(Available data Opens)

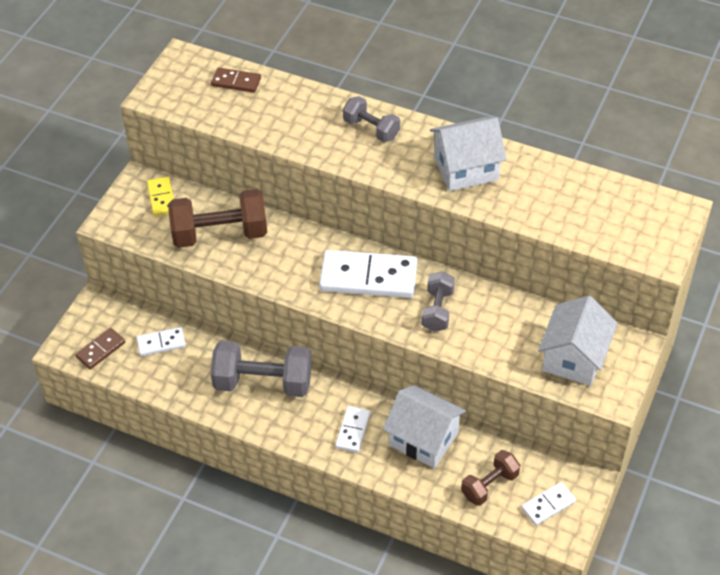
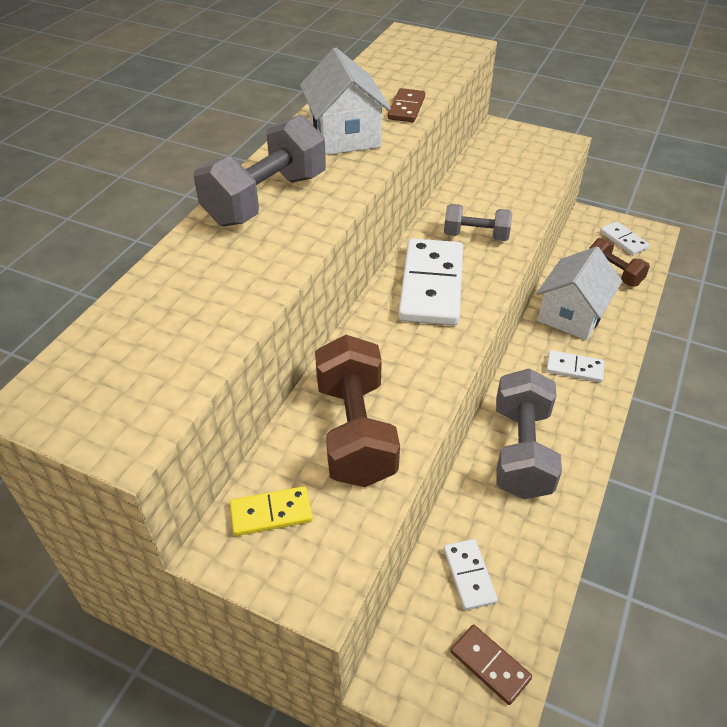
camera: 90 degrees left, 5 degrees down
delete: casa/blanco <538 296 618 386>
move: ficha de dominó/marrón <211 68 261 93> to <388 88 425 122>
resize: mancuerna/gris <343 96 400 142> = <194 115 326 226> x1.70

(Available data Closes)

▸ The problem: Restate the listing word for word, pictures omitted.

▸ Output below:
camera: 90 degrees left, 5 degrees down
delete: casa/blanco <538 296 618 386>
move: ficha de dominó/marrón <211 68 261 93> to <388 88 425 122>
resize: mancuerna/gris <343 96 400 142> = <194 115 326 226> x1.70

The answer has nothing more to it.